#### DO THIS
Reproduce the stretch from the line containing "Question: Based on" through the line containing "You are a photographer", substituting "slender white hand" for every occurrence of "skinny white hand" and leaving all other text unchanged.

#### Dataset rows

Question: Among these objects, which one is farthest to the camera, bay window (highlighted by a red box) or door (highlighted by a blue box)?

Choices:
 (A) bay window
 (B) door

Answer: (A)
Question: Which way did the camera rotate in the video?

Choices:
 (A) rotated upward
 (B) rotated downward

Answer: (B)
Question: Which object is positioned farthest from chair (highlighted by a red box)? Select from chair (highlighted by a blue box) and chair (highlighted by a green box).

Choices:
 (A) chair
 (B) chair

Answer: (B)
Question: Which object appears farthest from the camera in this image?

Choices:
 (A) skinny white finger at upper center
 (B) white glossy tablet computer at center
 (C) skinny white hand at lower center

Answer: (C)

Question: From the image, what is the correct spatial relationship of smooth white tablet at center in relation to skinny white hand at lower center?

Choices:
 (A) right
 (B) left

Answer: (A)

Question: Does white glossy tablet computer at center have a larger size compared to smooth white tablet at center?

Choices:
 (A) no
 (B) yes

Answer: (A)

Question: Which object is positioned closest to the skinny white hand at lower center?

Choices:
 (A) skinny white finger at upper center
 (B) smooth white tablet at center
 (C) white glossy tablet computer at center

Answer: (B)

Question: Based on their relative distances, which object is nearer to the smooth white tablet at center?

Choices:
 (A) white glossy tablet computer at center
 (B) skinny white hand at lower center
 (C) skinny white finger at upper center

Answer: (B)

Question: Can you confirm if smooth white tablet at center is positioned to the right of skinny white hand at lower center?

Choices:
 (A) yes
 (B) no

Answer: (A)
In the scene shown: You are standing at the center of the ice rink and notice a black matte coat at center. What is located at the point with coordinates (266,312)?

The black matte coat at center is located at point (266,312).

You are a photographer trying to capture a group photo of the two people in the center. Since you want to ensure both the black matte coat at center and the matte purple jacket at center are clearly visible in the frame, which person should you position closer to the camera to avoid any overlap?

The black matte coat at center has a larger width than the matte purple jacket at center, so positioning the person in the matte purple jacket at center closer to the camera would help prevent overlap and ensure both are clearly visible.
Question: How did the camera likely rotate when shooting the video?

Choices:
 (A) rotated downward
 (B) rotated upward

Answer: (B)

#### RESULT OF THE TASK
Question: Based on their relative distances, which object is nearer to the smooth white tablet at center?

Choices:
 (A) white glossy tablet computer at center
 (B) slender white hand at lower center
 (C) skinny white finger at upper center

Answer: (B)

Question: Can you confirm if smooth white tablet at center is positioned to the right of slender white hand at lower center?

Choices:
 (A) yes
 (B) no

Answer: (A)
In the scene shown: You are standing at the center of the ice rink and notice a black matte coat at center. What is located at the point with coordinates (266,312)?

The black matte coat at center is located at point (266,312).

You are a photographer trying to capture a group photo of the two people in the center. Since you want to ensure both the black matte coat at center and the matte purple jacket at center are clearly visible in the frame, which person should you position closer to the camera to avoid any overlap?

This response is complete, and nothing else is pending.